→ INFORMATION GIVEN:

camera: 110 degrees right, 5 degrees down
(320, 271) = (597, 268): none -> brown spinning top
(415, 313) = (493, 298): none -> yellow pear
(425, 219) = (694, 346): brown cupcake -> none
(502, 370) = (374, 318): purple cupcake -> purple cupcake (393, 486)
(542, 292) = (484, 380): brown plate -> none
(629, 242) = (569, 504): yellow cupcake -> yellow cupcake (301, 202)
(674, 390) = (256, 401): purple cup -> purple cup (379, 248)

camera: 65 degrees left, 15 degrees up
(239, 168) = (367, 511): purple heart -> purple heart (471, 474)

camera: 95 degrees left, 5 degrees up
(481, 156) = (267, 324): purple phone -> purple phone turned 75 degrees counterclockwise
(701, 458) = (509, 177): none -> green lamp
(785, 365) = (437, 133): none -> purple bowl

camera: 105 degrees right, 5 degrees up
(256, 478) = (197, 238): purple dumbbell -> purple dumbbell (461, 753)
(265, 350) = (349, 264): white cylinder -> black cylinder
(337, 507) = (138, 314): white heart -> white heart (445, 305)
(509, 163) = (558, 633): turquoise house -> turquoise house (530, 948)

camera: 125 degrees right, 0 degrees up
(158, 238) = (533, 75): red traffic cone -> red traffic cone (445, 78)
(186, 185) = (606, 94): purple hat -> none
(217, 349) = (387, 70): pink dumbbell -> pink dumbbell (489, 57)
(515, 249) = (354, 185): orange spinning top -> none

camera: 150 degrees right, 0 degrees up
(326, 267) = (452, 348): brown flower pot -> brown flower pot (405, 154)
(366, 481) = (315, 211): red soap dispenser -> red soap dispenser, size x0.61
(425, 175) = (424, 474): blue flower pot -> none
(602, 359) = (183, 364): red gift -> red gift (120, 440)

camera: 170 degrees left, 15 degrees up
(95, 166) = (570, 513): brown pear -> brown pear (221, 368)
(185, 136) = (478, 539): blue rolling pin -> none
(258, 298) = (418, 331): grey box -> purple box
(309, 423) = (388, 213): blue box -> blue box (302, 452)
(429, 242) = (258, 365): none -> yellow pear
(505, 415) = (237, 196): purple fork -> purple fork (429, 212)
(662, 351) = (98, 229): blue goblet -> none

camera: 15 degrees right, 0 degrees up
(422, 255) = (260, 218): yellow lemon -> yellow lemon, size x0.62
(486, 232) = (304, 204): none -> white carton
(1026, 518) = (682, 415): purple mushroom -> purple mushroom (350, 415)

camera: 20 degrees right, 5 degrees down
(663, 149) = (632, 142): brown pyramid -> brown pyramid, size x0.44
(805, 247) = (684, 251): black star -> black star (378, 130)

→ TASK DESCRIPTION: Scan the preceding listing for the string "pear" and copy every line where it occurs.

→ EXERCISE RESPONSE:
(415, 313) = (493, 298): none -> yellow pear
(95, 166) = (570, 513): brown pear -> brown pear (221, 368)
(429, 242) = (258, 365): none -> yellow pear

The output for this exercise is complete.